- **About this task**:
Leave the pictures out and repeat the rest of the data below exactly.
------------------------------
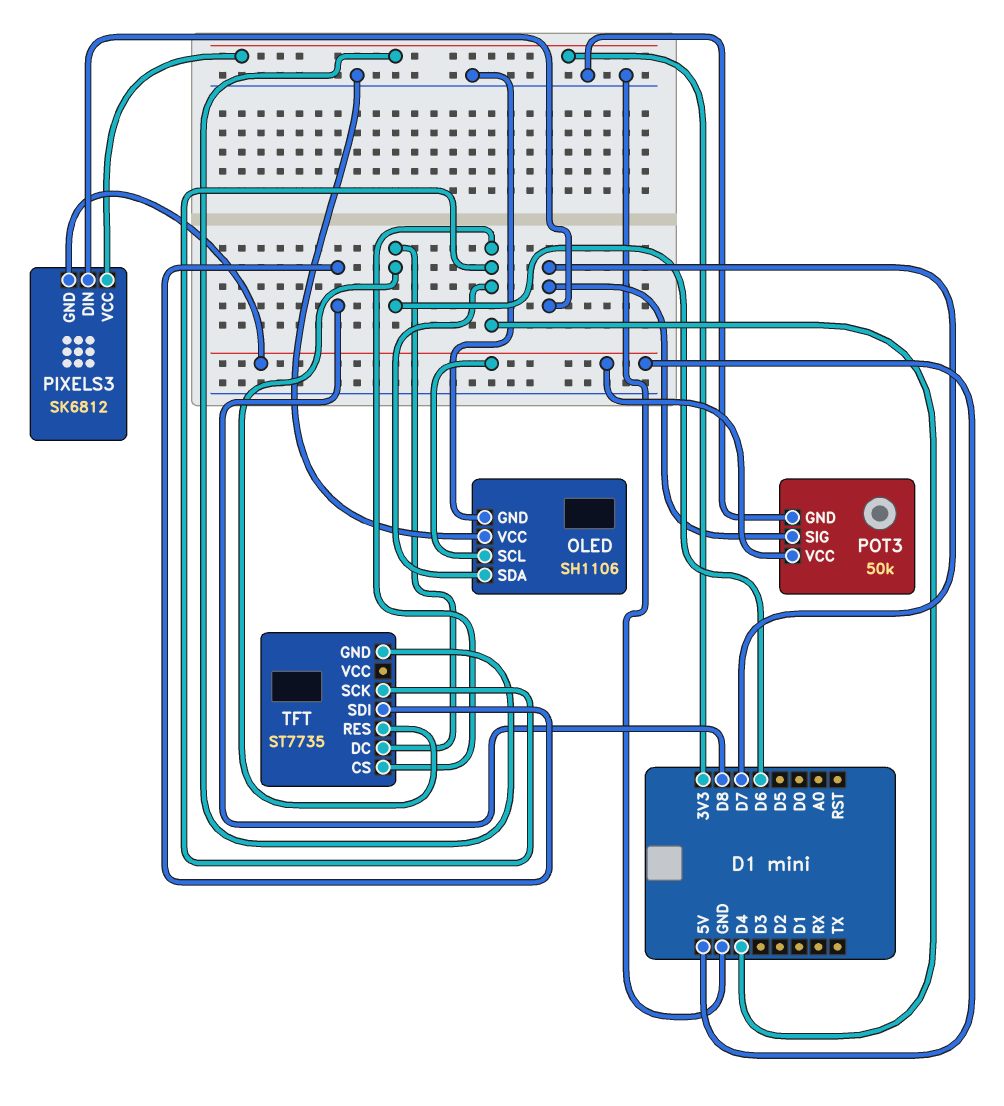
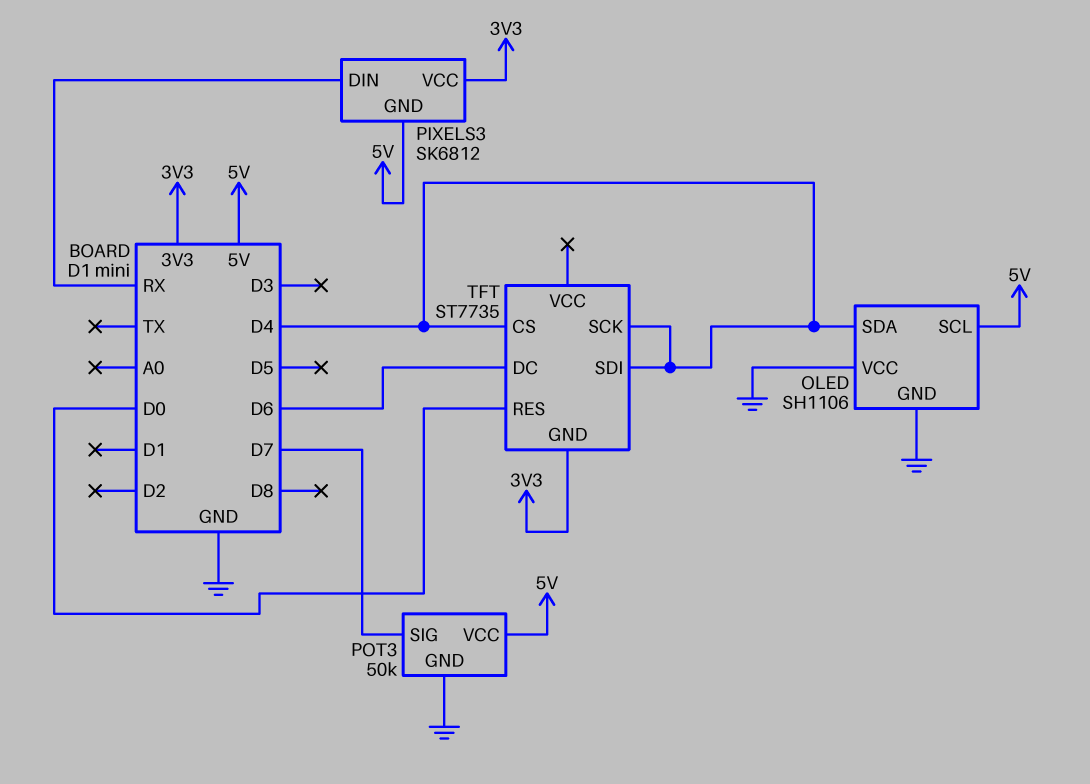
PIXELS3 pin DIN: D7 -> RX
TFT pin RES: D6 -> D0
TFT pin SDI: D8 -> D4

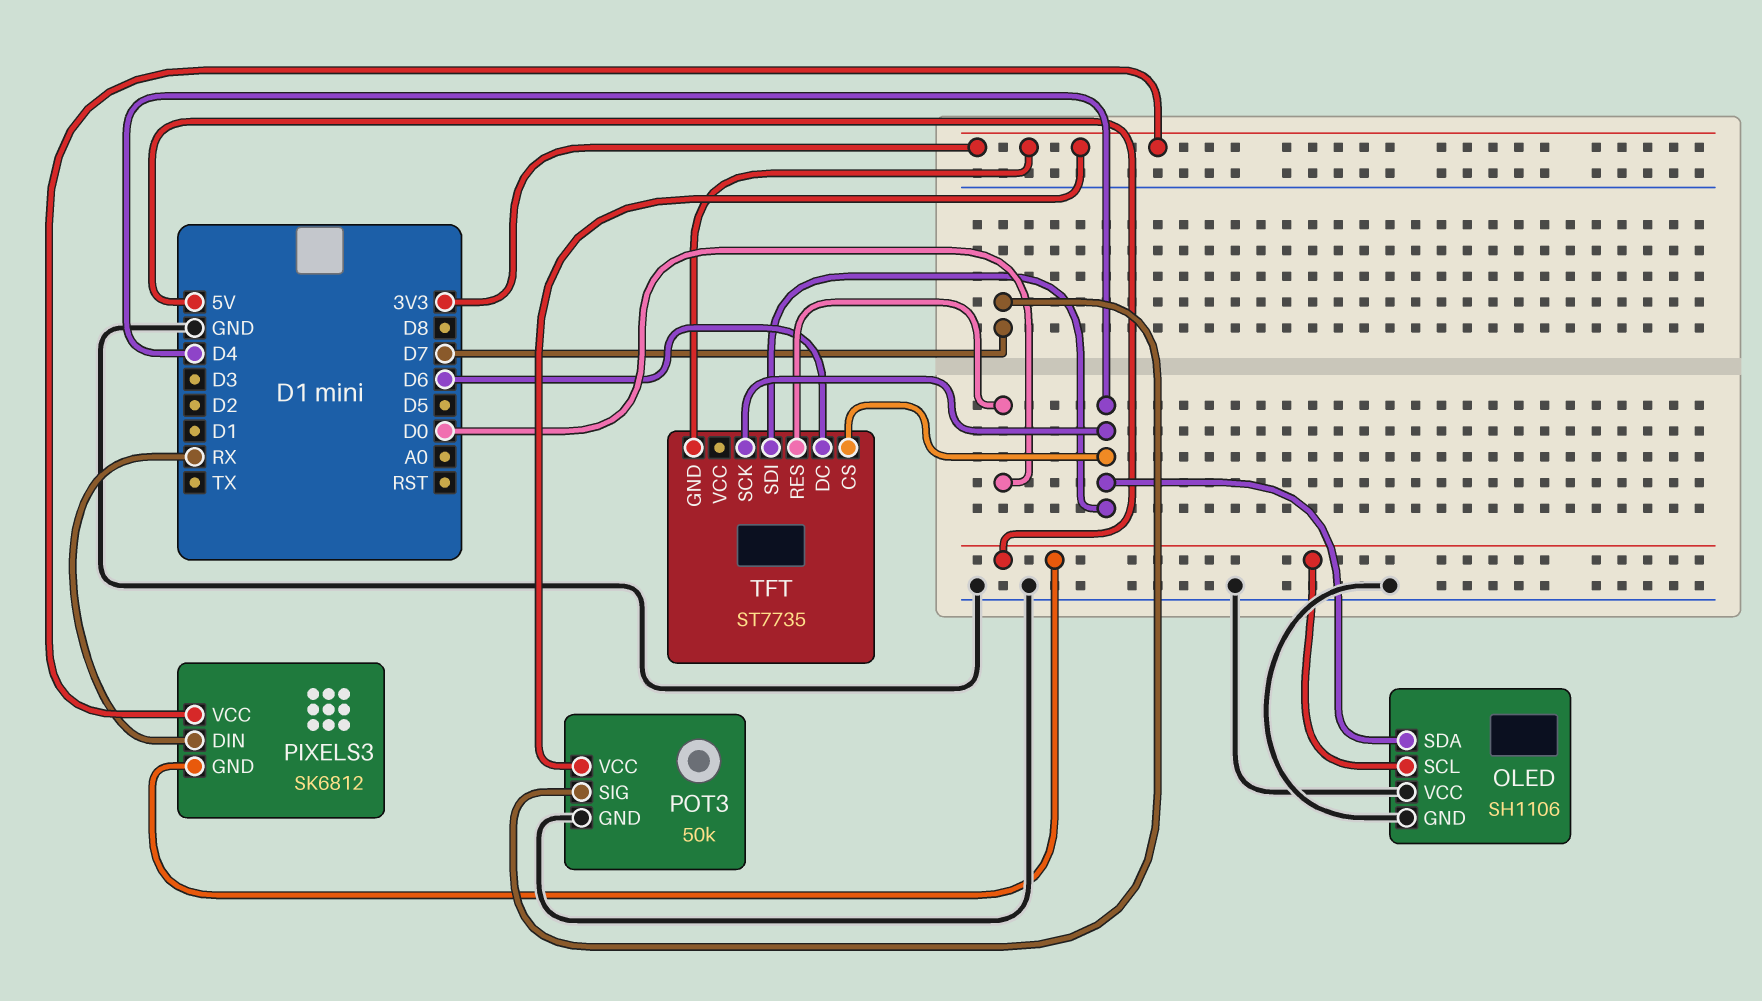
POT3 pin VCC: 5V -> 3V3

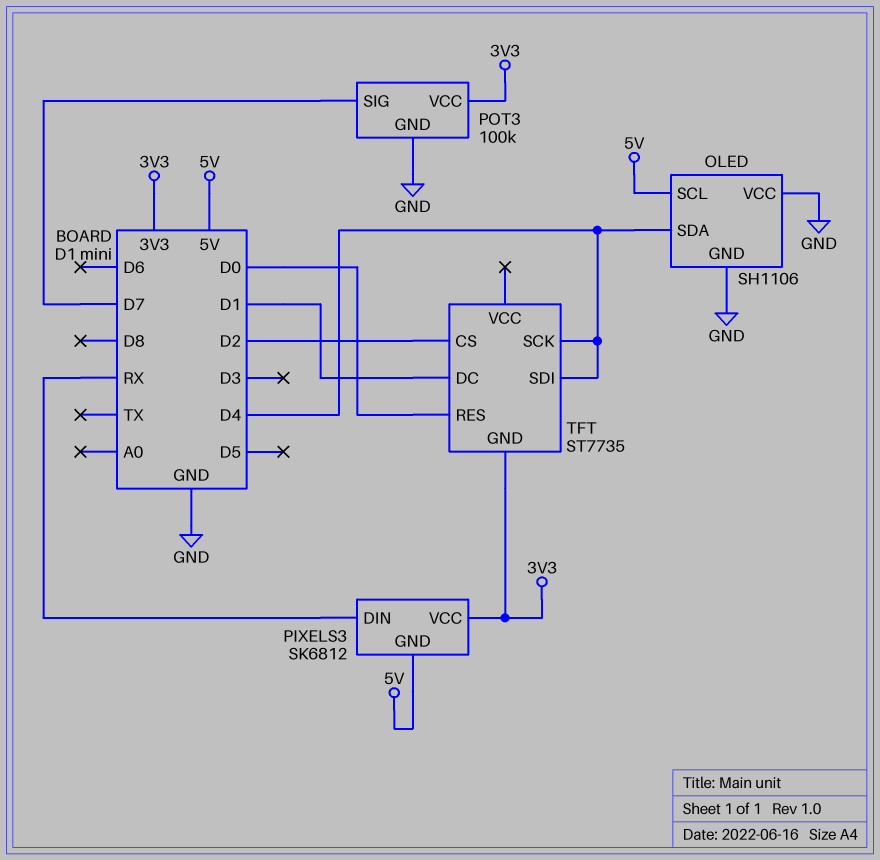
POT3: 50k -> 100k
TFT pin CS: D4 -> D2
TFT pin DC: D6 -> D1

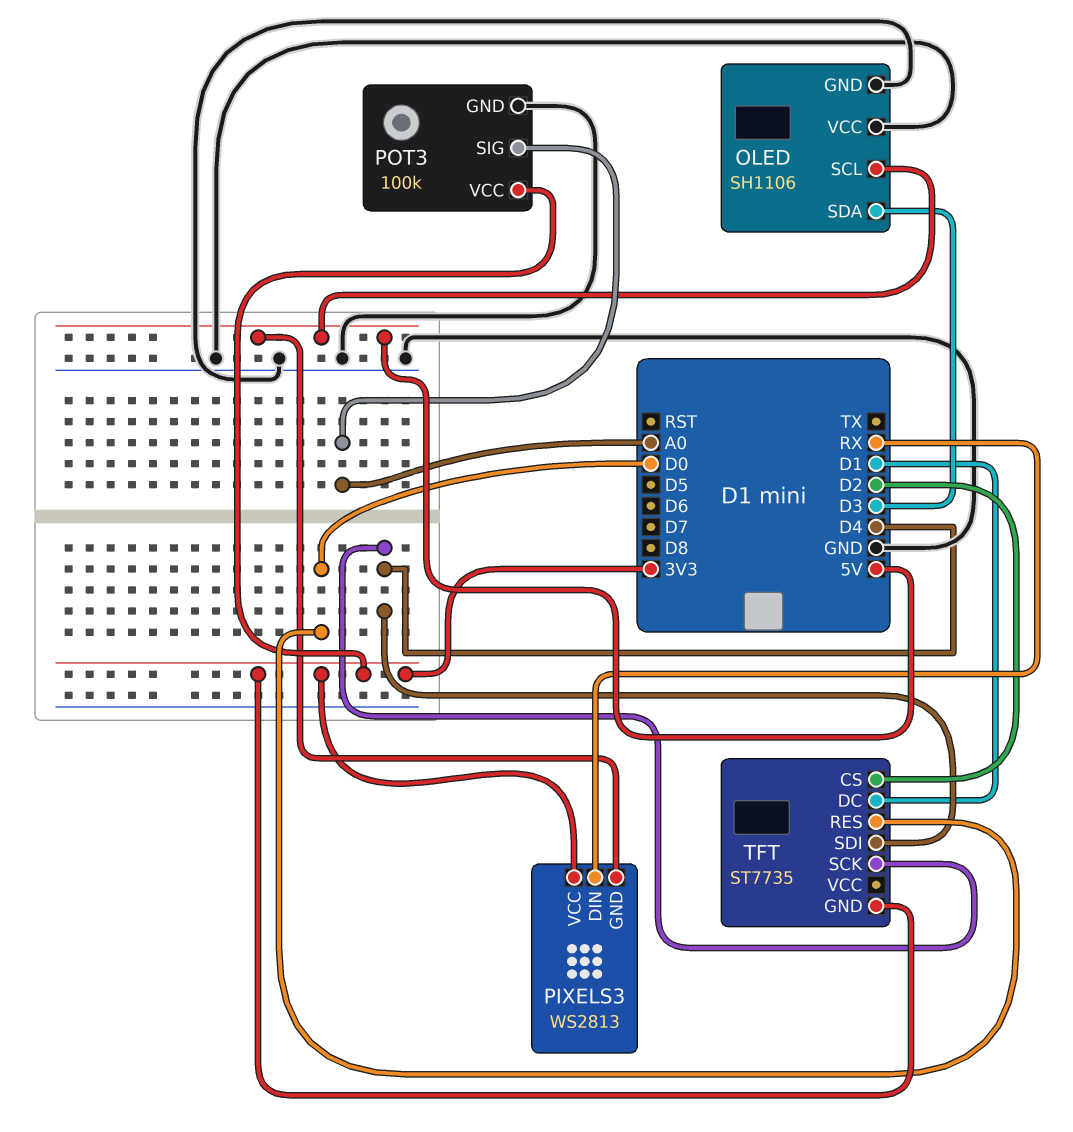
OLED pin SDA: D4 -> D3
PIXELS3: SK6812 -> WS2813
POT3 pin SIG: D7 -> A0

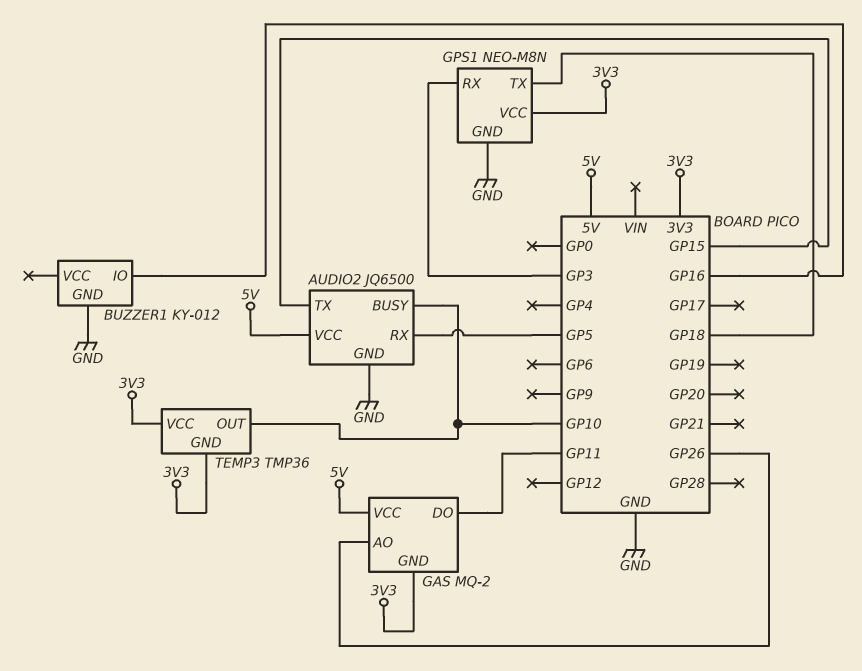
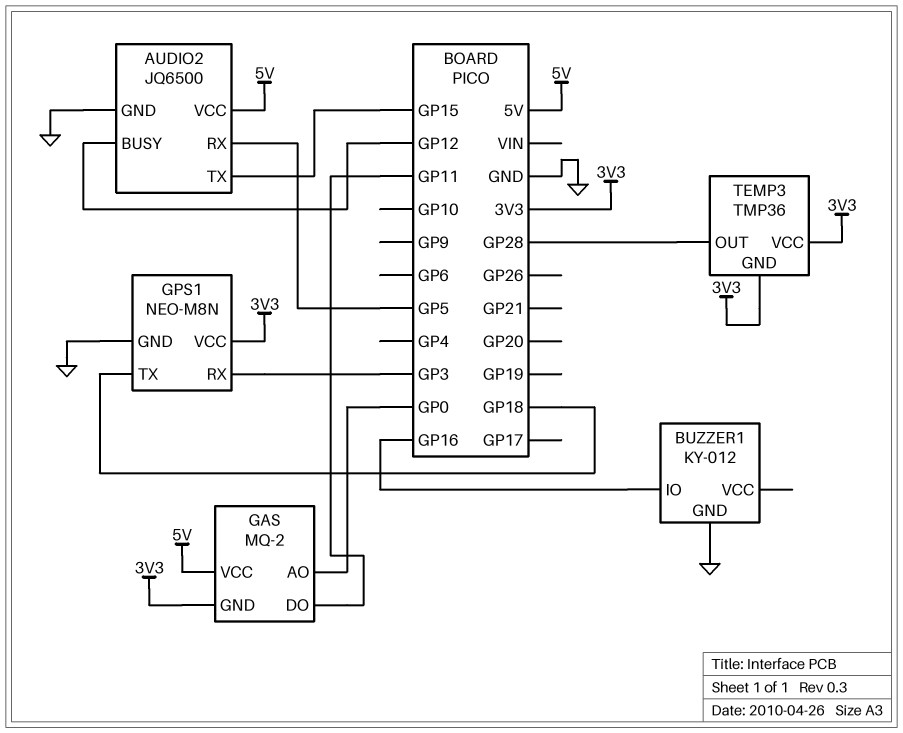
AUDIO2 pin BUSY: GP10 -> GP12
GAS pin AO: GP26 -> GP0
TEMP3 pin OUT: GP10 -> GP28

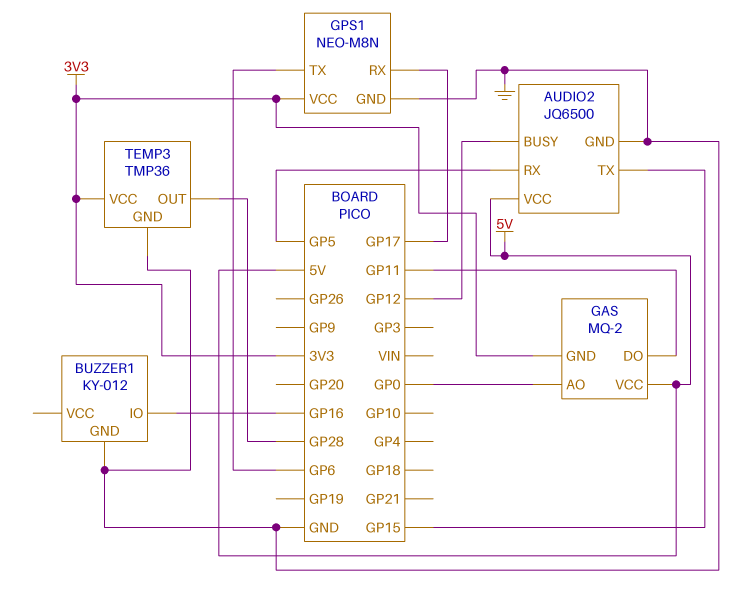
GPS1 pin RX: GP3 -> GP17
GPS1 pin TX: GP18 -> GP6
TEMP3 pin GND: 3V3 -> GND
------------------------------
- **Expected answer**:
PIXELS3 pin DIN: D7 -> RX
TFT pin RES: D6 -> D0
TFT pin SDI: D8 -> D4

POT3 pin VCC: 5V -> 3V3

POT3: 50k -> 100k
TFT pin CS: D4 -> D2
TFT pin DC: D6 -> D1

OLED pin SDA: D4 -> D3
PIXELS3: SK6812 -> WS2813
POT3 pin SIG: D7 -> A0

AUDIO2 pin BUSY: GP10 -> GP12
GAS pin AO: GP26 -> GP0
TEMP3 pin OUT: GP10 -> GP28

GPS1 pin RX: GP3 -> GP17
GPS1 pin TX: GP18 -> GP6
TEMP3 pin GND: 3V3 -> GND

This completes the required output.